Description of the task:
Copy out each line of the material exactly. Pictures do not belong in the copy.

Data section:
* * *

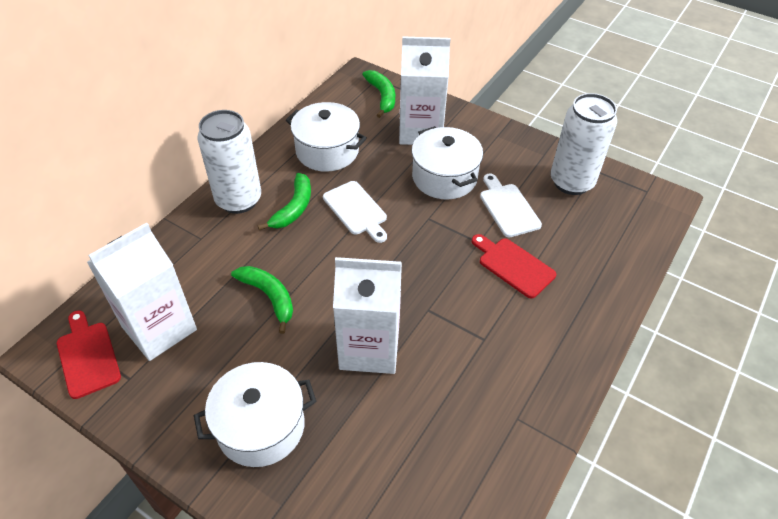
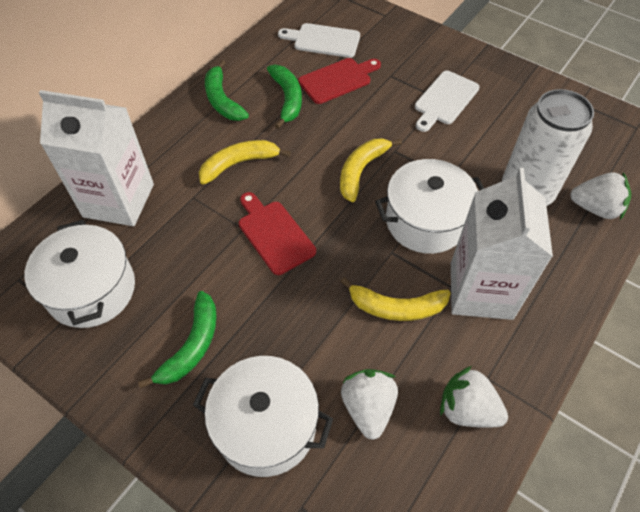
white can: 2 -> 1
white carton: 3 -> 2
white strawberry: 0 -> 3
yellow banana: 0 -> 3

* * *

Your solution:
white can: 2 -> 1
white carton: 3 -> 2
white strawberry: 0 -> 3
yellow banana: 0 -> 3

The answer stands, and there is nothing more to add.